REQUIRED ACTION => Restate word for word the lines of the records below, starting at the line that contains "(184, 230) = (265, 334): yellow" and ending at the line that contains "(247, 208) = (620, 200): turquoise", with both of those lines included and nothing else.

Data extracted from a collection
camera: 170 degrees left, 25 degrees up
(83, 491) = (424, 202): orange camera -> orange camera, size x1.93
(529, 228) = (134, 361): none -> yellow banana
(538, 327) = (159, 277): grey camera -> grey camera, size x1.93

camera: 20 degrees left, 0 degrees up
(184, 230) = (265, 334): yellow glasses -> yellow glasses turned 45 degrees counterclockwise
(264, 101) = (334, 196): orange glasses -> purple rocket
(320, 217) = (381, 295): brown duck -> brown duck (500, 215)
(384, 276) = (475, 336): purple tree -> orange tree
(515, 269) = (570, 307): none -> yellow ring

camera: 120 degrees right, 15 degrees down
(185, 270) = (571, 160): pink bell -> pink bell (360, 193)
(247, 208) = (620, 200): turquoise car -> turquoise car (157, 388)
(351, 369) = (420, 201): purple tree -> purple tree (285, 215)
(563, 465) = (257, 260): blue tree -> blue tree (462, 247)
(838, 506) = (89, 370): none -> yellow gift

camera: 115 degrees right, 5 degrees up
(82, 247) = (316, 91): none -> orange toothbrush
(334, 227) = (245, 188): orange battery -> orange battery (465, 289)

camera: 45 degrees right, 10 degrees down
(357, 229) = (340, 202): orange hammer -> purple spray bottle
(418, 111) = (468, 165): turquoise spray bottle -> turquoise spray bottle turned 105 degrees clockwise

RESPONSE TO THE TASK =>
(184, 230) = (265, 334): yellow glasses -> yellow glasses turned 45 degrees counterclockwise
(264, 101) = (334, 196): orange glasses -> purple rocket
(320, 217) = (381, 295): brown duck -> brown duck (500, 215)
(384, 276) = (475, 336): purple tree -> orange tree
(515, 269) = (570, 307): none -> yellow ring

camera: 120 degrees right, 15 degrees down
(185, 270) = (571, 160): pink bell -> pink bell (360, 193)
(247, 208) = (620, 200): turquoise car -> turquoise car (157, 388)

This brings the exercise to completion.